MATERIAL TO PROCESS:
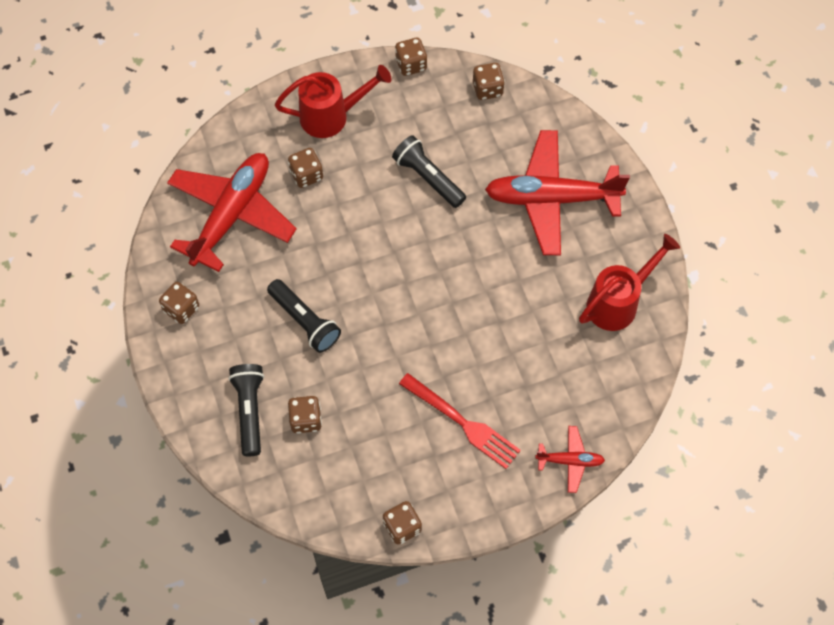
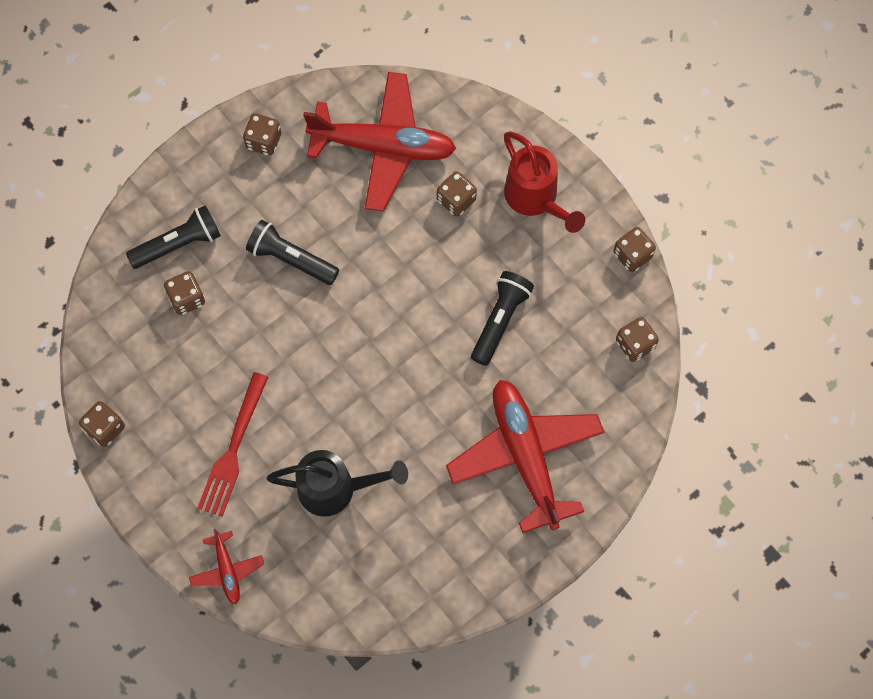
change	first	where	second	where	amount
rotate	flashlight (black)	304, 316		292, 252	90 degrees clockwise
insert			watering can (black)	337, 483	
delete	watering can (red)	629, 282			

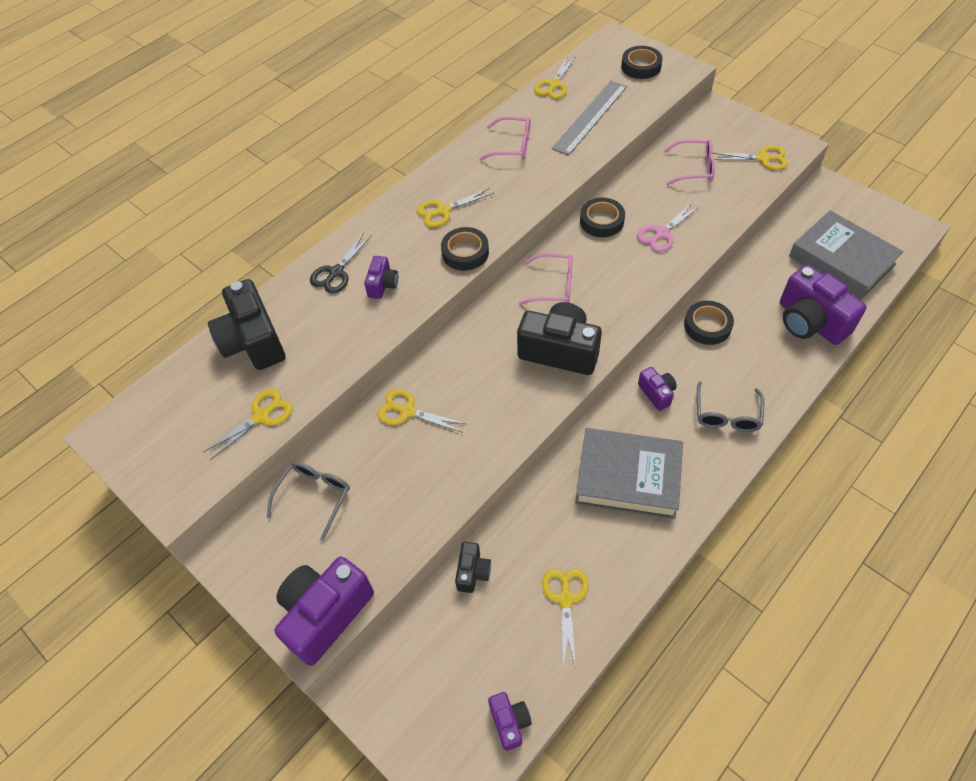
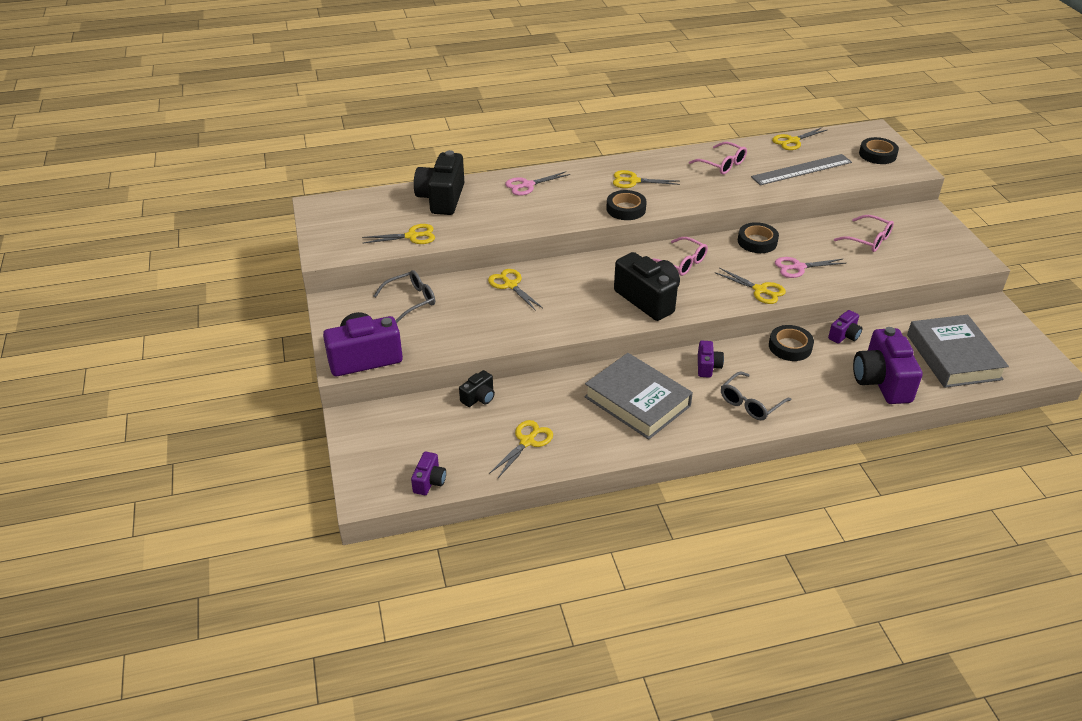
change	first	where	second	where	amount
recolor	scissors (black)	341, 263	scissors (pink)	537, 183	
move	scissors (yellow)	750, 157		751, 286	
move	camera (purple)	381, 277		845, 327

PROBLEM TO SOLVE: Print out the complete listing above exactly, dropping each image.

SOLUTION FOR THIS TASK:
change	first	where	second	where	amount
rotate	flashlight (black)	304, 316		292, 252	90 degrees clockwise
insert			watering can (black)	337, 483	
delete	watering can (red)	629, 282			

change	first	where	second	where	amount
recolor	scissors (black)	341, 263	scissors (pink)	537, 183	
move	scissors (yellow)	750, 157		751, 286	
move	camera (purple)	381, 277		845, 327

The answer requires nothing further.